PROBLEM STATEMENT. Instruction for the entries that follow: retype exactly the lines from the line with "camera_right=-120 camera_up=0" to the line with "op=rotated; was=Schachtel (blau);", both included, and omit all others.

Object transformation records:
.....
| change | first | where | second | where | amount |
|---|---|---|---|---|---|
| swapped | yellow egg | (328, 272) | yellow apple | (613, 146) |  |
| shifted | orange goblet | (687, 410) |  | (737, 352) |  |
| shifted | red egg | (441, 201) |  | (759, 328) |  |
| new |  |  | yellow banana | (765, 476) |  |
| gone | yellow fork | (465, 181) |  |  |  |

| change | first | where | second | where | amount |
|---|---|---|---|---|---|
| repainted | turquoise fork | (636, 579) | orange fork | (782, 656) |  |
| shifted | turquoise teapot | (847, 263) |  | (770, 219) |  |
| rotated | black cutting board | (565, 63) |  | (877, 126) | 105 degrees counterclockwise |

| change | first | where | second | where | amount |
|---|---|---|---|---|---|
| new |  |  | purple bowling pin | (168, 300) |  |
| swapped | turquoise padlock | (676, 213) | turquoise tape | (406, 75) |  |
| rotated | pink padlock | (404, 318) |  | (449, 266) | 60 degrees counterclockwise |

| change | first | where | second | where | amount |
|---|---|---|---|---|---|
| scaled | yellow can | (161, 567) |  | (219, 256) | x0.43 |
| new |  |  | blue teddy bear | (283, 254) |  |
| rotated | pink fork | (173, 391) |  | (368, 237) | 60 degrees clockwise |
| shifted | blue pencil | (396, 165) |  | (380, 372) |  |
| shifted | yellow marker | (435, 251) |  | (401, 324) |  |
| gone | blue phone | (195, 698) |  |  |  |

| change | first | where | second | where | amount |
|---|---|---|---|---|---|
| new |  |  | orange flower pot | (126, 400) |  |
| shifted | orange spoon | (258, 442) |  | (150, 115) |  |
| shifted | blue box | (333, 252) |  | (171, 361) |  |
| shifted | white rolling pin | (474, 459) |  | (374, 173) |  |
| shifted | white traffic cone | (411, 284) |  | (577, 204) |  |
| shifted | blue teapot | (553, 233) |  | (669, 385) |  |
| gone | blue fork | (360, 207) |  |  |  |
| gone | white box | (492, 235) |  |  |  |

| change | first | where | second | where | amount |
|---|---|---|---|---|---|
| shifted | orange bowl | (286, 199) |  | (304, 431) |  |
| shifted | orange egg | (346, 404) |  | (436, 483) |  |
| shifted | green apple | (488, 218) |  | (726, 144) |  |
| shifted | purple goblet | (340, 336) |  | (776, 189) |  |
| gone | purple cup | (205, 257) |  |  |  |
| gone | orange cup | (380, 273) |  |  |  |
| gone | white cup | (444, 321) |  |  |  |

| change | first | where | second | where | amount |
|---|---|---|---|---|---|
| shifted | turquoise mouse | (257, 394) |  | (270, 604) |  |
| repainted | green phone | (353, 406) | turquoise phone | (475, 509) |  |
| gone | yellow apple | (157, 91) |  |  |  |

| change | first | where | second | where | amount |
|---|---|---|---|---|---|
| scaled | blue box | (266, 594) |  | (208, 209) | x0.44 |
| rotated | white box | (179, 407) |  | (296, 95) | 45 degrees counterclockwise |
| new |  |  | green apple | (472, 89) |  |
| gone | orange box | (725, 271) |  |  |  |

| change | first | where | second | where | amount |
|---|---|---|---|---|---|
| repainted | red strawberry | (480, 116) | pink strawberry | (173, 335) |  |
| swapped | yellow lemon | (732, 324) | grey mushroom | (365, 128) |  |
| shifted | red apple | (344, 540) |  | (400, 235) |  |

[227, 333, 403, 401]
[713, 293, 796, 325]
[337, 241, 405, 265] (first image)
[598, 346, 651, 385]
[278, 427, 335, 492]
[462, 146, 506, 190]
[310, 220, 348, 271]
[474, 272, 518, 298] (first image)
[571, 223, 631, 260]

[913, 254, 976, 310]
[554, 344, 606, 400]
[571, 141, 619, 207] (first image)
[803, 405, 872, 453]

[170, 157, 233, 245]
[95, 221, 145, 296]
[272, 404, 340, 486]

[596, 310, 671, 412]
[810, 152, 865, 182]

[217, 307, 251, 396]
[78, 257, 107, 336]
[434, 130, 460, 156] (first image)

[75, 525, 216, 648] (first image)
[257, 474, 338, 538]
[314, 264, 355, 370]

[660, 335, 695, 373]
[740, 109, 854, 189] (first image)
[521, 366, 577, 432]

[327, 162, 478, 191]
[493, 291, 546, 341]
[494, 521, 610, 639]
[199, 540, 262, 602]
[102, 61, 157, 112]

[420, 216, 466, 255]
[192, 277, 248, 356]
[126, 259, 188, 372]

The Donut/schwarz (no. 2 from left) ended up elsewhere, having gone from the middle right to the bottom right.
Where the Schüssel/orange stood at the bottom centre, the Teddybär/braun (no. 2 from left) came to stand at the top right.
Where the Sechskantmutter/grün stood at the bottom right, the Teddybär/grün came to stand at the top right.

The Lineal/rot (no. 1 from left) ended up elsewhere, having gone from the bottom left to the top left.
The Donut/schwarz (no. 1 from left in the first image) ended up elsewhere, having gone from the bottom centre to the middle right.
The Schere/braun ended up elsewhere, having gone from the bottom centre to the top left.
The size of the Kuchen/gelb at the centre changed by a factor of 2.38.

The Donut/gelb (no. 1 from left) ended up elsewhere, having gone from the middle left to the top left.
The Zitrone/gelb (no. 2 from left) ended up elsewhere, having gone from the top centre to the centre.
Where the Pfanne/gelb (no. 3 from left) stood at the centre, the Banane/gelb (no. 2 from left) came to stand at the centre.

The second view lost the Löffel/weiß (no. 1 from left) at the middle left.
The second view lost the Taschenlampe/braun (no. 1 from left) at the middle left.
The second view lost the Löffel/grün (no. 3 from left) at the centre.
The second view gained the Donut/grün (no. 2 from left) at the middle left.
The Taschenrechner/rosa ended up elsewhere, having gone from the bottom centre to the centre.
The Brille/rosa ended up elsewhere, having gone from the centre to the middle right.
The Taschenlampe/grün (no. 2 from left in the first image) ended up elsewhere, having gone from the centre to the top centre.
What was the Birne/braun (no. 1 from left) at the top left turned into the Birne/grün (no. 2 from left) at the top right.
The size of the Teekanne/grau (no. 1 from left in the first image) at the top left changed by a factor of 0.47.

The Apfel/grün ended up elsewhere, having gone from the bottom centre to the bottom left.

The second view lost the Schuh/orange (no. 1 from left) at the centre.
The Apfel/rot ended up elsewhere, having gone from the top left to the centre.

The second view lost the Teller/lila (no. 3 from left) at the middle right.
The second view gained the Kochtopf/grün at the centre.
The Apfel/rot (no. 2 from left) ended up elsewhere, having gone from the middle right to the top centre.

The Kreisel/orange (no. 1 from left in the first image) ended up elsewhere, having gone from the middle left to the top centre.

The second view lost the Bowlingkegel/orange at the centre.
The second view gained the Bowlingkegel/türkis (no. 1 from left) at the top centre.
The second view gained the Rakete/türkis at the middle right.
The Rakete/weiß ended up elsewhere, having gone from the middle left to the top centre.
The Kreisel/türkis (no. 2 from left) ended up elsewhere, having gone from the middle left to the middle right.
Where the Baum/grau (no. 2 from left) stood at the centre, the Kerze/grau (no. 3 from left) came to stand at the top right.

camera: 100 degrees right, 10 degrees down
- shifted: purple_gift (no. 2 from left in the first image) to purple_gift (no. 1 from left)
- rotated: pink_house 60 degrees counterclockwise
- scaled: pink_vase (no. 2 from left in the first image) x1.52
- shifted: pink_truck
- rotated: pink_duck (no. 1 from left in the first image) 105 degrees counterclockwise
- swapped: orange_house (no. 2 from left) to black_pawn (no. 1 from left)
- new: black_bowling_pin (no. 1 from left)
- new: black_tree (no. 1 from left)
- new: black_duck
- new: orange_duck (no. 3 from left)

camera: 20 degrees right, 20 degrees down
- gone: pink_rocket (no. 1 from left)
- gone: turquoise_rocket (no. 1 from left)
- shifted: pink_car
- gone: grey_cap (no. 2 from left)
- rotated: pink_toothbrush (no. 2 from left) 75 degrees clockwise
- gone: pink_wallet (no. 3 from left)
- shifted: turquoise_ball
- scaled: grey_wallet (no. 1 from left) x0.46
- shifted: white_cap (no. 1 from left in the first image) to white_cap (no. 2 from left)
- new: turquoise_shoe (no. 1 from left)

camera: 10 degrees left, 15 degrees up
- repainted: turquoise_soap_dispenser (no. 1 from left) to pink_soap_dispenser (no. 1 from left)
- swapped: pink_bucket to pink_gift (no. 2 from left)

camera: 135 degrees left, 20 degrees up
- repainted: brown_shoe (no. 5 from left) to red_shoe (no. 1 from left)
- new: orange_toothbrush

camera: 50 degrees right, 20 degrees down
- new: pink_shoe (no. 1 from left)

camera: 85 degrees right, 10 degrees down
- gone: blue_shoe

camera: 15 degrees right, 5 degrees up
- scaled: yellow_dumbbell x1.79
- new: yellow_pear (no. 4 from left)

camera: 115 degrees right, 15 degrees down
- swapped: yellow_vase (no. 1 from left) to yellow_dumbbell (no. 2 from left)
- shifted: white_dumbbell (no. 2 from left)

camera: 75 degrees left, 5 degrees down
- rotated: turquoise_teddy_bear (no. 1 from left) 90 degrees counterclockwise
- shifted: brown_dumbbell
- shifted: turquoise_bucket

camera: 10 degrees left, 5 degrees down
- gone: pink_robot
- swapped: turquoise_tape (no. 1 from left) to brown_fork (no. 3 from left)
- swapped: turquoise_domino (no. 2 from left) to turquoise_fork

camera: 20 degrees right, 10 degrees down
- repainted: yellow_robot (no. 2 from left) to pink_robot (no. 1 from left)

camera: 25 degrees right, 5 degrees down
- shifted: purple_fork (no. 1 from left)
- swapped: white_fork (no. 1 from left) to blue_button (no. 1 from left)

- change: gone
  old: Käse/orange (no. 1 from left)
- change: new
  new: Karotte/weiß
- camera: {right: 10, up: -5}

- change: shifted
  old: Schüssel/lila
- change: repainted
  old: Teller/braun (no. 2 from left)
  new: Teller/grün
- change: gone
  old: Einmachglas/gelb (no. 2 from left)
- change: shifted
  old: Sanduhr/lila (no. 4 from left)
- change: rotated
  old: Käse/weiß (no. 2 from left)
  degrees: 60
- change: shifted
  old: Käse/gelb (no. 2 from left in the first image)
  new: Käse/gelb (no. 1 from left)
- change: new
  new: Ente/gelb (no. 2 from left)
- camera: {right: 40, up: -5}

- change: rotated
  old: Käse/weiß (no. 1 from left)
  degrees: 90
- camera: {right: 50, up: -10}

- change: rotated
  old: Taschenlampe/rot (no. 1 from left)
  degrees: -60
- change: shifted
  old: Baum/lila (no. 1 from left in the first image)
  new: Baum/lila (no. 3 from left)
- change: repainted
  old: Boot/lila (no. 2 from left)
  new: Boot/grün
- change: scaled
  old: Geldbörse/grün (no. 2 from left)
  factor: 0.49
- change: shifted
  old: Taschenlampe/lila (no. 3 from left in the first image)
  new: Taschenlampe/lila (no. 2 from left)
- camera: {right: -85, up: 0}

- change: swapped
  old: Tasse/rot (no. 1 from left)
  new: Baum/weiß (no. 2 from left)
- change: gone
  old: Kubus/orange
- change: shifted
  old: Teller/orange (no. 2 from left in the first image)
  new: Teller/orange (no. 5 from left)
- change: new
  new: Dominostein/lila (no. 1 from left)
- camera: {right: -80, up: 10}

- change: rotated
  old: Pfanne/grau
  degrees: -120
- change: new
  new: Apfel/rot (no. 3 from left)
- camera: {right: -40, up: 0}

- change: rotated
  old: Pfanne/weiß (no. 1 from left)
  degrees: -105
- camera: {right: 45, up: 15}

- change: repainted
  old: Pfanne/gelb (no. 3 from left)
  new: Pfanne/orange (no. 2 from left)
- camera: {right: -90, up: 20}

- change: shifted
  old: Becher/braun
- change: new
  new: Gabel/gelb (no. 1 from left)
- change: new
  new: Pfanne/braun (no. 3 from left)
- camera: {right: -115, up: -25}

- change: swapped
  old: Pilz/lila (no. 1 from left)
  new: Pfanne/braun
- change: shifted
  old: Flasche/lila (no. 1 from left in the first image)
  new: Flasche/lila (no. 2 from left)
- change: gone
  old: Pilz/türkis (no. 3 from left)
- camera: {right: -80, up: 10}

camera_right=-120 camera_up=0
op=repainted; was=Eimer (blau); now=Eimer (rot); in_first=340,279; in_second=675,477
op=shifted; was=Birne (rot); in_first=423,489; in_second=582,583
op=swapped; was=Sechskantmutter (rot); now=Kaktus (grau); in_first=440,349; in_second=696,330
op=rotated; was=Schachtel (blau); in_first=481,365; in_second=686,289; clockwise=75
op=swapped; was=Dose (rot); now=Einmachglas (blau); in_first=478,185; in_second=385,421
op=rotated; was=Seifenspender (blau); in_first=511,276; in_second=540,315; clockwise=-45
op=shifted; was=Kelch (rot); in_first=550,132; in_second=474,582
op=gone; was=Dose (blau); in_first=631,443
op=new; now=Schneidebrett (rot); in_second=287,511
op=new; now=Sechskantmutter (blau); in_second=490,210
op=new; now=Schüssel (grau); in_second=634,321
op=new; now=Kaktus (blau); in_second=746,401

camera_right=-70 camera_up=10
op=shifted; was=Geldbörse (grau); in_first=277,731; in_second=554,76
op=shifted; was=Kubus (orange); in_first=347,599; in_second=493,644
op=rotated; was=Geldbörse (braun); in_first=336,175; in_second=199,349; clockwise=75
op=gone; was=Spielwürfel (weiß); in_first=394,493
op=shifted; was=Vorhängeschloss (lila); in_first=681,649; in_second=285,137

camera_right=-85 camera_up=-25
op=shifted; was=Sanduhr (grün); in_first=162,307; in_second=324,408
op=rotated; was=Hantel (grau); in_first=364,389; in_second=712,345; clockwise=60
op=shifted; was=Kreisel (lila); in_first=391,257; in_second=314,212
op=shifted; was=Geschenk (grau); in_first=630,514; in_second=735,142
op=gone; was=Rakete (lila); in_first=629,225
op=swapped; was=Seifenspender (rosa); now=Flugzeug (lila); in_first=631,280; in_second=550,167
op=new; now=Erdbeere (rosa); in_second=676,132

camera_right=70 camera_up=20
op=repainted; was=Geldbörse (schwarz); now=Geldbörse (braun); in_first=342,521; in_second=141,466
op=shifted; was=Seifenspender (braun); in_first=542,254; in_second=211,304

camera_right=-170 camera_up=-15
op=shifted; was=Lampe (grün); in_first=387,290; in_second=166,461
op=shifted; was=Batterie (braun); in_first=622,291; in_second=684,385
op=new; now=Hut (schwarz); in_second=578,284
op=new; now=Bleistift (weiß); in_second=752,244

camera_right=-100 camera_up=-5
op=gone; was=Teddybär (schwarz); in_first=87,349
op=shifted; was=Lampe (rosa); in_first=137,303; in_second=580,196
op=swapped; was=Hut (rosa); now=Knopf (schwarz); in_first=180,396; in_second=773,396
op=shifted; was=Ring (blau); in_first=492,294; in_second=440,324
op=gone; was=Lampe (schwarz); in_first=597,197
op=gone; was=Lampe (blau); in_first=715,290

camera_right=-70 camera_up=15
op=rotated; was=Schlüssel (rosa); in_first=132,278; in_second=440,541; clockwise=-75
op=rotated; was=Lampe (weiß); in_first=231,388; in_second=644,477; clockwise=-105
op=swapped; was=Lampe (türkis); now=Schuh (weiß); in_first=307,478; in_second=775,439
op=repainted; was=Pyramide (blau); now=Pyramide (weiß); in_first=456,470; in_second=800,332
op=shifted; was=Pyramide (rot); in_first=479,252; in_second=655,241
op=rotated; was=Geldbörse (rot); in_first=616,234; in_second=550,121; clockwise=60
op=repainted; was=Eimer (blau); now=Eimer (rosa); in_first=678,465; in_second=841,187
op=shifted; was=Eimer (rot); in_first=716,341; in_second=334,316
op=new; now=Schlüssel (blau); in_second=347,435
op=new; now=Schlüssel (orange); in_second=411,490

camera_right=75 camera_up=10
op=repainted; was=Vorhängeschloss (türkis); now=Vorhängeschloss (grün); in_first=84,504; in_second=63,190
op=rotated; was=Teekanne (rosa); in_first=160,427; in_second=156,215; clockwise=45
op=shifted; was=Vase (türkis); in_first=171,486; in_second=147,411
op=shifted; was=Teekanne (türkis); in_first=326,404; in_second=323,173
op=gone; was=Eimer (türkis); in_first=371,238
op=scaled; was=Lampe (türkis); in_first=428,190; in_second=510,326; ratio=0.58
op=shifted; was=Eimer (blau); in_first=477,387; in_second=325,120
.....
ANSWER BELOW.
camera_right=-120 camera_up=0
op=repainted; was=Eimer (blau); now=Eimer (rot); in_first=340,279; in_second=675,477
op=shifted; was=Birne (rot); in_first=423,489; in_second=582,583
op=swapped; was=Sechskantmutter (rot); now=Kaktus (grau); in_first=440,349; in_second=696,330
op=rotated; was=Schachtel (blau); in_first=481,365; in_second=686,289; clockwise=75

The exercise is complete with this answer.